**GIVEN RECORDS**
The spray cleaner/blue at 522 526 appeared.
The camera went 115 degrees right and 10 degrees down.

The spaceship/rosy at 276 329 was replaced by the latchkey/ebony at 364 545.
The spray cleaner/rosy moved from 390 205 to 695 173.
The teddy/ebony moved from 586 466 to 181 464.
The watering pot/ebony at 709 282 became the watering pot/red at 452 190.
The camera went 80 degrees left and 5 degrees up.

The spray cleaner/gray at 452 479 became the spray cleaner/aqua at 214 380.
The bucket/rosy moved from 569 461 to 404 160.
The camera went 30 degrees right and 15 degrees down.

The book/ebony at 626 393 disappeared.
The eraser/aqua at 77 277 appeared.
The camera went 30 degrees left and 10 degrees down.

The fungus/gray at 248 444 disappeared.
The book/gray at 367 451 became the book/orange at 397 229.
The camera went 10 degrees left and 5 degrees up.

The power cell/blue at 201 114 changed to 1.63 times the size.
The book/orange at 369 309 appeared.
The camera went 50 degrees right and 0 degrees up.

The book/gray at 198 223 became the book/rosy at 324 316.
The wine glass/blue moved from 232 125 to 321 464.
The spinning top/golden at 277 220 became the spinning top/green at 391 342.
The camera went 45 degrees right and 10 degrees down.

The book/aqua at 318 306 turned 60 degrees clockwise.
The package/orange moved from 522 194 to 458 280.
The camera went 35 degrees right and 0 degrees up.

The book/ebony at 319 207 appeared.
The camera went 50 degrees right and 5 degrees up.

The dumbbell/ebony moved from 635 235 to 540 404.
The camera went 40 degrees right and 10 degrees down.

**WORK REQUIRED**
All the lines above must appear again in the answer, word for word.

**ANSWER SPACE**
The spray cleaner/blue at 522 526 appeared.
The camera went 115 degrees right and 10 degrees down.

The spaceship/rosy at 276 329 was replaced by the latchkey/ebony at 364 545.
The spray cleaner/rosy moved from 390 205 to 695 173.
The teddy/ebony moved from 586 466 to 181 464.
The watering pot/ebony at 709 282 became the watering pot/red at 452 190.
The camera went 80 degrees left and 5 degrees up.

The spray cleaner/gray at 452 479 became the spray cleaner/aqua at 214 380.
The bucket/rosy moved from 569 461 to 404 160.
The camera went 30 degrees right and 15 degrees down.

The book/ebony at 626 393 disappeared.
The eraser/aqua at 77 277 appeared.
The camera went 30 degrees left and 10 degrees down.

The fungus/gray at 248 444 disappeared.
The book/gray at 367 451 became the book/orange at 397 229.
The camera went 10 degrees left and 5 degrees up.

The power cell/blue at 201 114 changed to 1.63 times the size.
The book/orange at 369 309 appeared.
The camera went 50 degrees right and 0 degrees up.

The book/gray at 198 223 became the book/rosy at 324 316.
The wine glass/blue moved from 232 125 to 321 464.
The spinning top/golden at 277 220 became the spinning top/green at 391 342.
The camera went 45 degrees right and 10 degrees down.

The book/aqua at 318 306 turned 60 degrees clockwise.
The package/orange moved from 522 194 to 458 280.
The camera went 35 degrees right and 0 degrees up.

The book/ebony at 319 207 appeared.
The camera went 50 degrees right and 5 degrees up.

The dumbbell/ebony moved from 635 235 to 540 404.
The camera went 40 degrees right and 10 degrees down.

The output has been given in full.